Records drawn from a dataset

────────

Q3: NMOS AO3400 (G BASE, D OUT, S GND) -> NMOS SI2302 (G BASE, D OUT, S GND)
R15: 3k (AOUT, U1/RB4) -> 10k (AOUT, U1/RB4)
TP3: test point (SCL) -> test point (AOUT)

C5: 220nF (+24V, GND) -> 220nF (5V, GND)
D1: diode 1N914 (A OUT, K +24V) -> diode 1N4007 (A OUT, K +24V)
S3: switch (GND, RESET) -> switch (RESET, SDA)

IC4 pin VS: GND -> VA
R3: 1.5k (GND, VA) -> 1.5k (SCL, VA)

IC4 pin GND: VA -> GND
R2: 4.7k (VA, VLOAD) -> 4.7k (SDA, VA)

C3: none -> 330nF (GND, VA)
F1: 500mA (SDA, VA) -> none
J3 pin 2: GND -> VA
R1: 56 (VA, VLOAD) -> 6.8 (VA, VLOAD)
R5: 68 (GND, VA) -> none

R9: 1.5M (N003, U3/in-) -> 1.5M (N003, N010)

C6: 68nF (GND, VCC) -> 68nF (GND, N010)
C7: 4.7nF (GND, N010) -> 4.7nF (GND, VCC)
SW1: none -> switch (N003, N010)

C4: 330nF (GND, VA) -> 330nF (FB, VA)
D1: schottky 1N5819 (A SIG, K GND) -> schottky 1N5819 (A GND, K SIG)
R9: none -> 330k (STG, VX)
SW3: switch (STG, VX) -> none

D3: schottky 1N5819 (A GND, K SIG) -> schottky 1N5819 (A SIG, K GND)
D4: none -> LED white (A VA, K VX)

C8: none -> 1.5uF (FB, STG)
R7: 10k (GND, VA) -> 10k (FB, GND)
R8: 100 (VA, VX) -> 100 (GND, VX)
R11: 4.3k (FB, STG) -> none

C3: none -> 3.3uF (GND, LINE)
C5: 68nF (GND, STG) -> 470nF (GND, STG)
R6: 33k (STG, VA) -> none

────────

[Goal of the exercise]
What is needed is every line of the records above that contains the word "AOUT".

[Task response]
R15: 3k (AOUT, U1/RB4) -> 10k (AOUT, U1/RB4)
TP3: test point (SCL) -> test point (AOUT)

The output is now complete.